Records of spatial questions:
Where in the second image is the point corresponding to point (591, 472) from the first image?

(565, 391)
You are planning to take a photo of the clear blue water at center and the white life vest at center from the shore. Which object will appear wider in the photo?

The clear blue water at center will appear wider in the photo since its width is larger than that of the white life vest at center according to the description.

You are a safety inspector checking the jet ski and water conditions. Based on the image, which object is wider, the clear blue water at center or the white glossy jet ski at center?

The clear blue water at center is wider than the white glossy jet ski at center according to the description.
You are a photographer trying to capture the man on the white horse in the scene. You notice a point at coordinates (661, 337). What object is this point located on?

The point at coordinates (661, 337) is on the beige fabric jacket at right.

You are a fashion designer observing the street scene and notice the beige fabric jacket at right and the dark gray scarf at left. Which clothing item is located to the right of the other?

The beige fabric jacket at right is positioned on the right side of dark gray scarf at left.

• [Instructions for the task] Find every line in the material above that contains the string "beige", and copy each of those lines. Case counts.

• [The solution]
The point at coordinates (661, 337) is on the beige fabric jacket at right.
You are a fashion designer observing the street scene and notice the beige fabric jacket at right and the dark gray scarf at left. Which clothing item is located to the right of the other?
The beige fabric jacket at right is positioned on the right side of dark gray scarf at left.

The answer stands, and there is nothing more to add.